Data provided Block Start

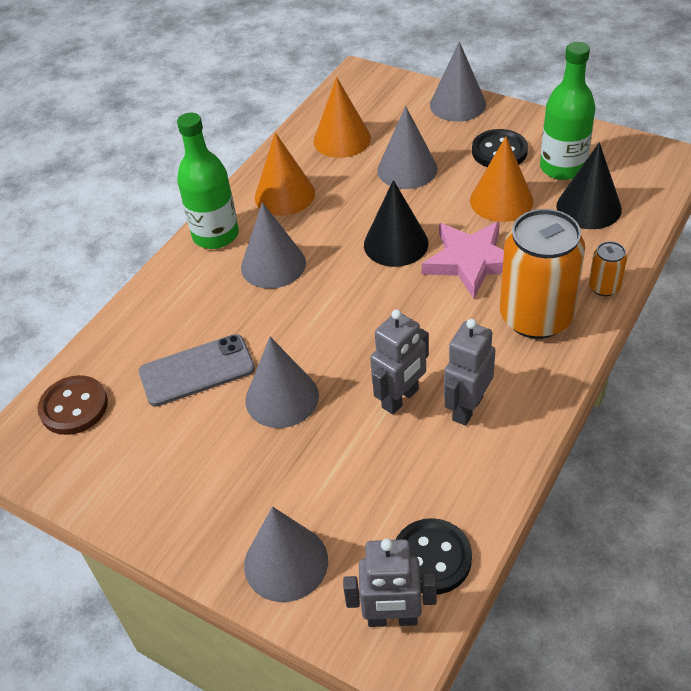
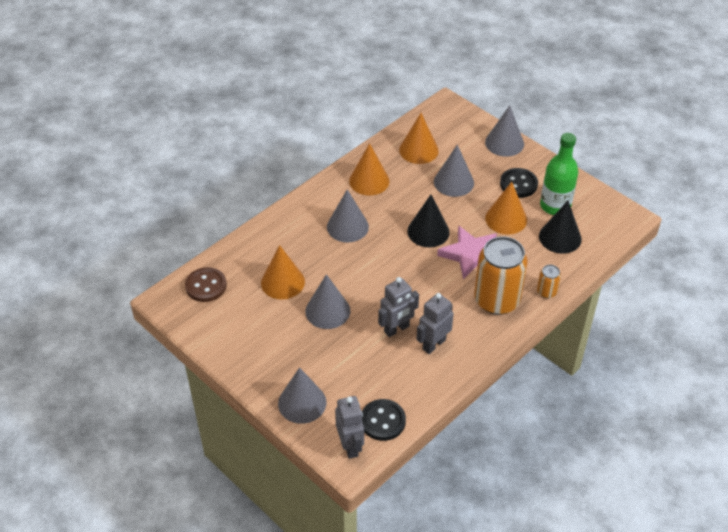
camera: 10 degrees right, 0 degrees up
(197, 370) = (282, 282): grey phone -> orange cone
(215, 235) = (317, 198): green bottle -> none
(392, 618) = (350, 446): grey robot -> grey robot turned 120 degrees counterclockwise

Data provided Block End

*Exercise aim*
From the first line to the last, output the data exactly; skip any pictures.

*Result of this task*
camera: 10 degrees right, 0 degrees up
(197, 370) = (282, 282): grey phone -> orange cone
(215, 235) = (317, 198): green bottle -> none
(392, 618) = (350, 446): grey robot -> grey robot turned 120 degrees counterclockwise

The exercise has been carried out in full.